=== Data for this exercise ===
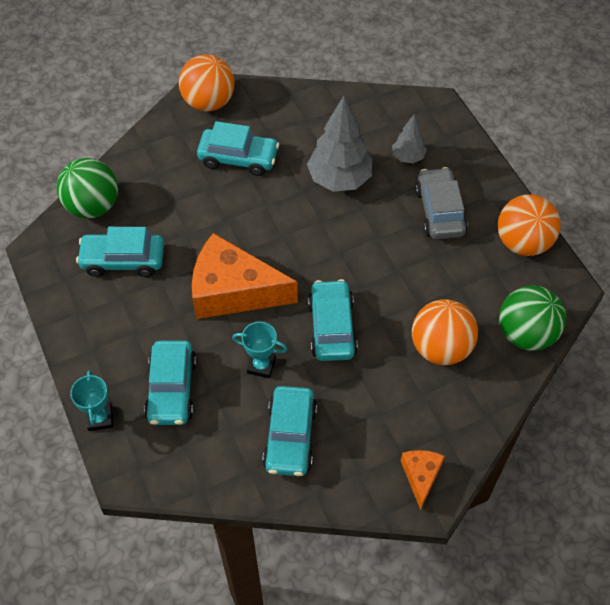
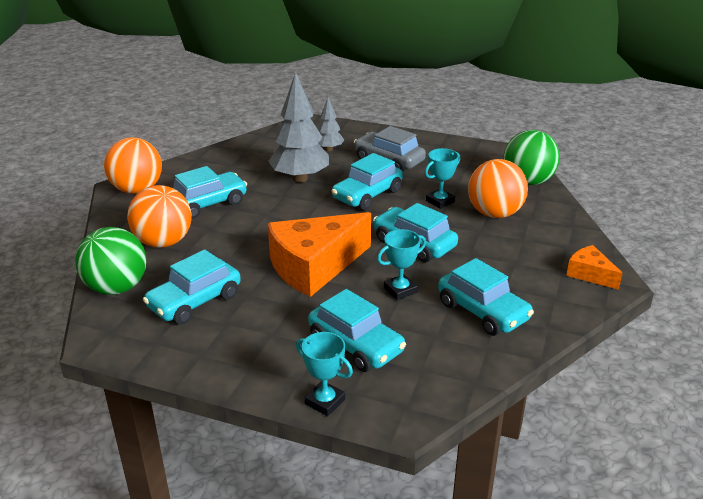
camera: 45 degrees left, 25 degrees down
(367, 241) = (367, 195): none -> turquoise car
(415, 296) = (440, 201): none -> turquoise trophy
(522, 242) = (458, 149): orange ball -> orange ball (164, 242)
--
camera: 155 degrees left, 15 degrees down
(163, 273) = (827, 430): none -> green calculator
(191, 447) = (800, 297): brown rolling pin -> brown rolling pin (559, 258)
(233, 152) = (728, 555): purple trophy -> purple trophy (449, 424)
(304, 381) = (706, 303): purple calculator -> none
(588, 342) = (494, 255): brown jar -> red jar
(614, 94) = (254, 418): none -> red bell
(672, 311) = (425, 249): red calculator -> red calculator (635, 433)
---
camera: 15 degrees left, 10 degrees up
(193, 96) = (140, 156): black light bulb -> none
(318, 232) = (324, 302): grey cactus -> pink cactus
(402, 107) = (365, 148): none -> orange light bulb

=== Exercise requirements ===
An exact, complete copy of the lines above from the one with "(318, 232) = (324, 302): grey" through the one with "(402, 107) = (365, 148): none" is the whole answer.

=== Expected answer ===
(318, 232) = (324, 302): grey cactus -> pink cactus
(402, 107) = (365, 148): none -> orange light bulb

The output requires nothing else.